Data shown:

———

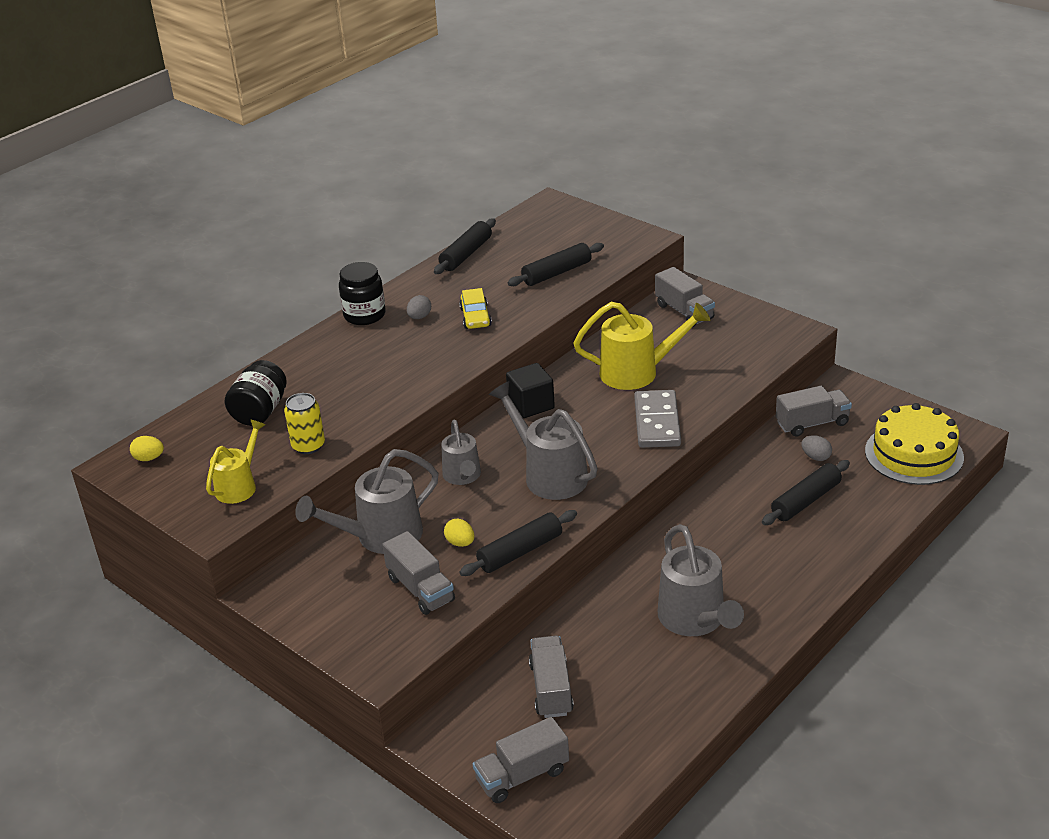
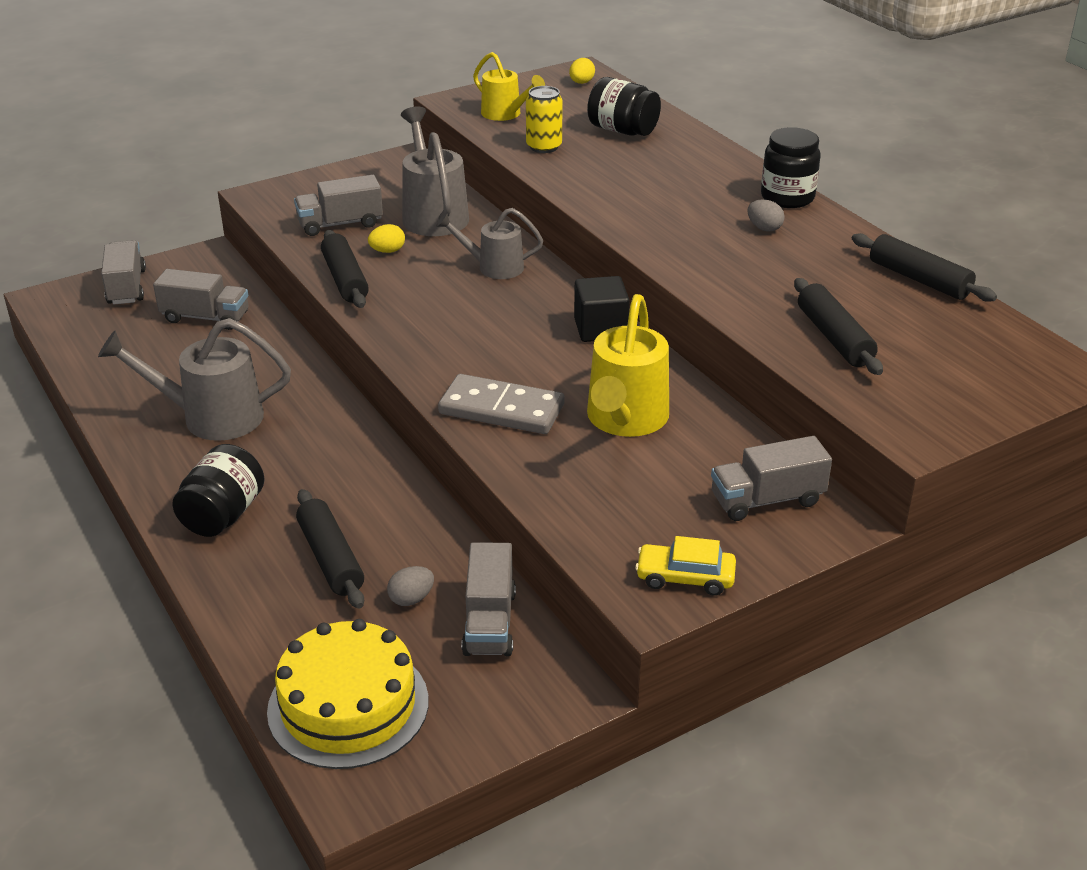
camera: 105 degrees right, 0 degrees up
(475, 317) = (743, 262): yellow car -> yellow car (685, 577)
(549, 474) = (457, 317): grey watering can -> none
(800, 565) = (223, 515): none -> black jar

———

Task requirements: With images omitted, output the data exactly as given.

Your solution:
camera: 105 degrees right, 0 degrees up
(475, 317) = (743, 262): yellow car -> yellow car (685, 577)
(549, 474) = (457, 317): grey watering can -> none
(800, 565) = (223, 515): none -> black jar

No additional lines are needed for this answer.